## BEGIN PROVIDED RECORDS

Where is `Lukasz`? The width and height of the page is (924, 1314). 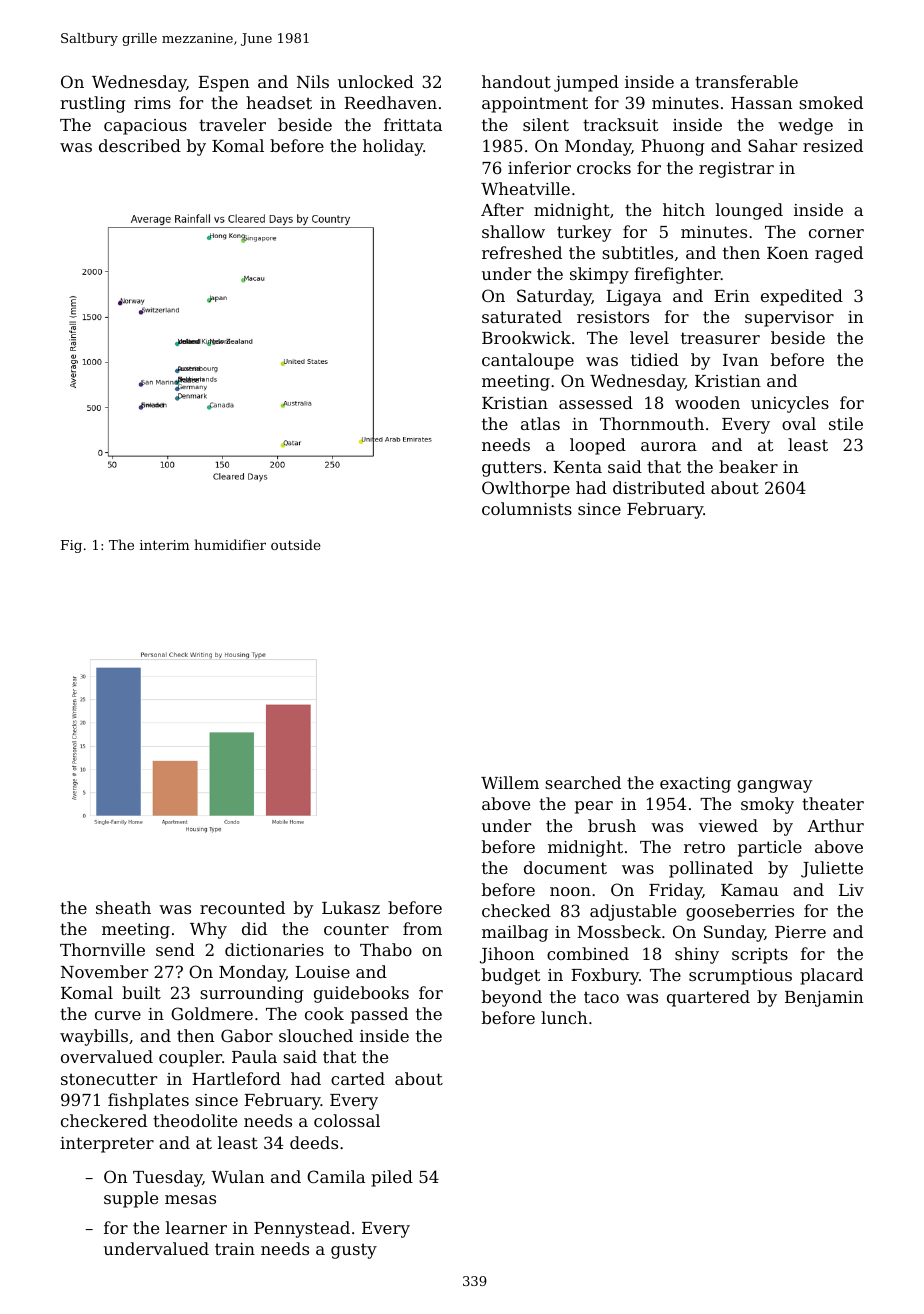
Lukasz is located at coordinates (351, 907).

## END PROVIDED RECORDS
## BEGIN PROVIDED RECORDS

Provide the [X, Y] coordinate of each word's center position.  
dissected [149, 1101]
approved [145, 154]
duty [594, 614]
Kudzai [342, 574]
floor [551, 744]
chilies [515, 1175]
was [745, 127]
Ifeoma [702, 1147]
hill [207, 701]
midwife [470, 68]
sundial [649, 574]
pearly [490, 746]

## END PROVIDED RECORDS

> TASK BRIEF: Render the lines beginning with the one that contains "is (924, 1314)." and going on through the one that contains "Lukasz is located at coordinates (351, 907)." as a JSON list of strings, one string per line and no blank lines. Leave the pictures out of the answer.

> ANSWER:
[
  "Where is `Lukasz`? The width and height of the page is (924, 1314). ",
  "Lukasz is located at coordinates (351, 907)."
]